- [Task details]
Take the line with "orange book: 6 -> 5" as the first and the last line of the data as the end. Write out both and every line between exactly, except pictures.

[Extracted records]
╔══
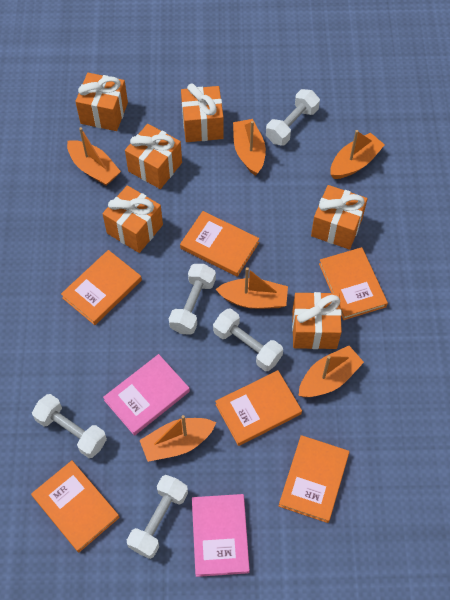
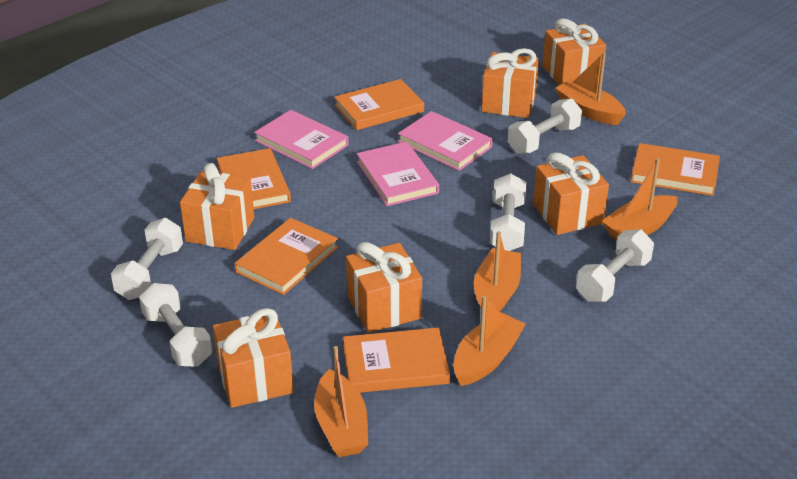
orange boat: 6 -> 5
orange book: 6 -> 5
pink book: 2 -> 3

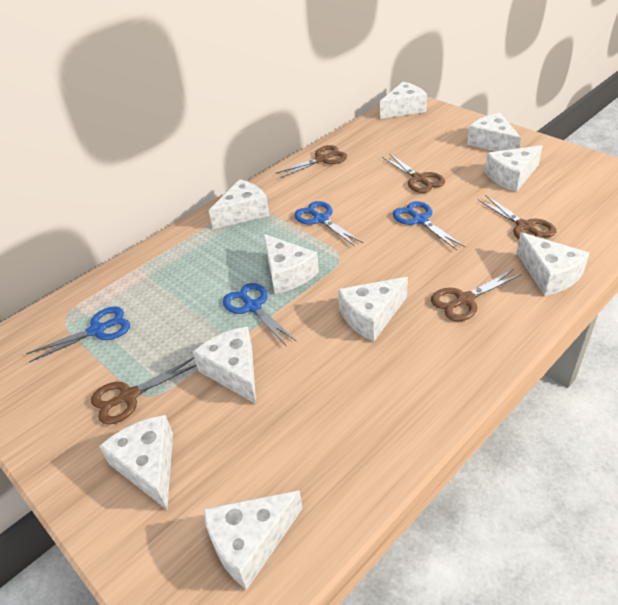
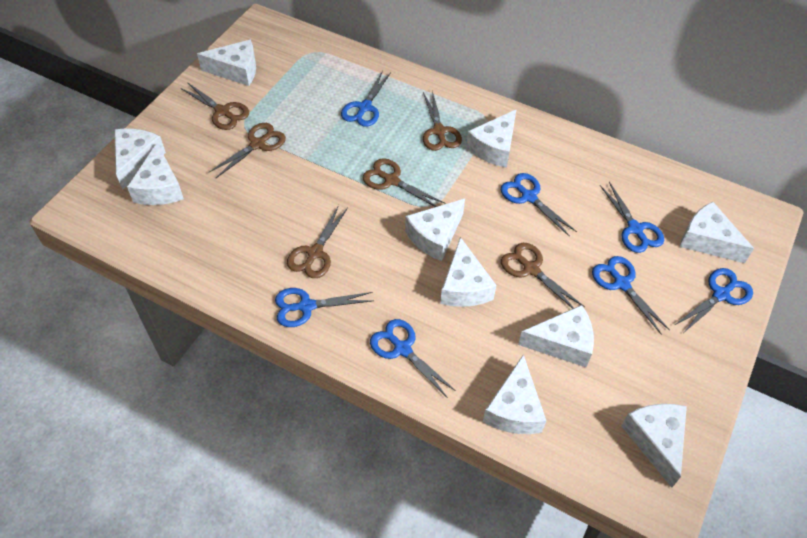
blue scissors: 4 -> 7
brown scissors: 5 -> 6

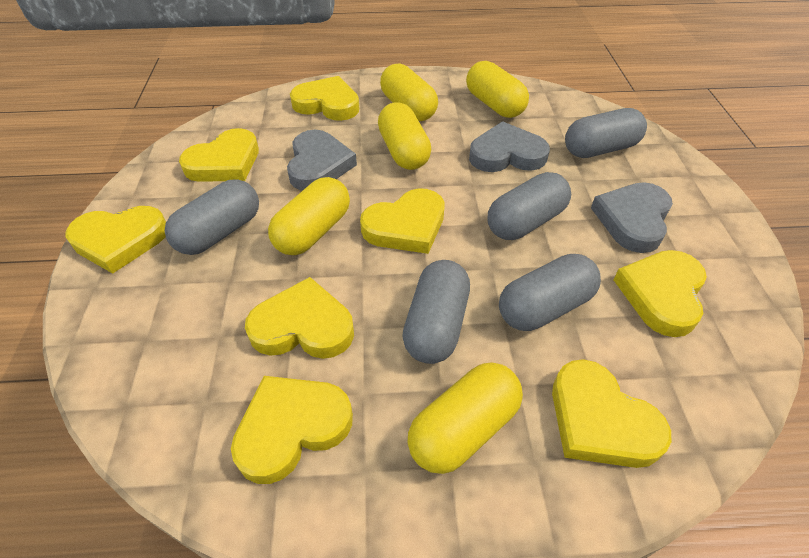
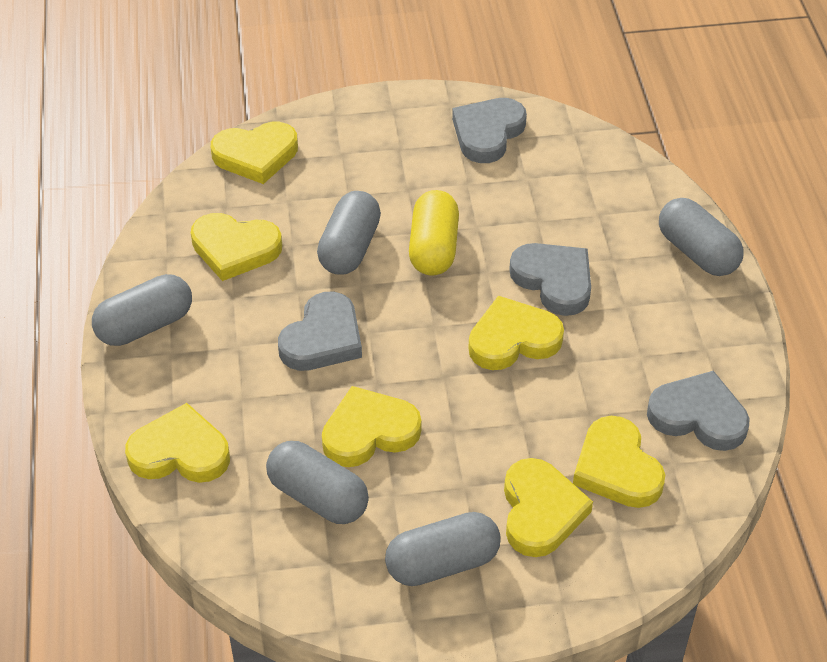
grey heart: 3 -> 4
yellow capsule: 5 -> 1
yellow heart: 8 -> 7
╚══
- [Final answer]
orange book: 6 -> 5
pink book: 2 -> 3

blue scissors: 4 -> 7
brown scissors: 5 -> 6

grey heart: 3 -> 4
yellow capsule: 5 -> 1
yellow heart: 8 -> 7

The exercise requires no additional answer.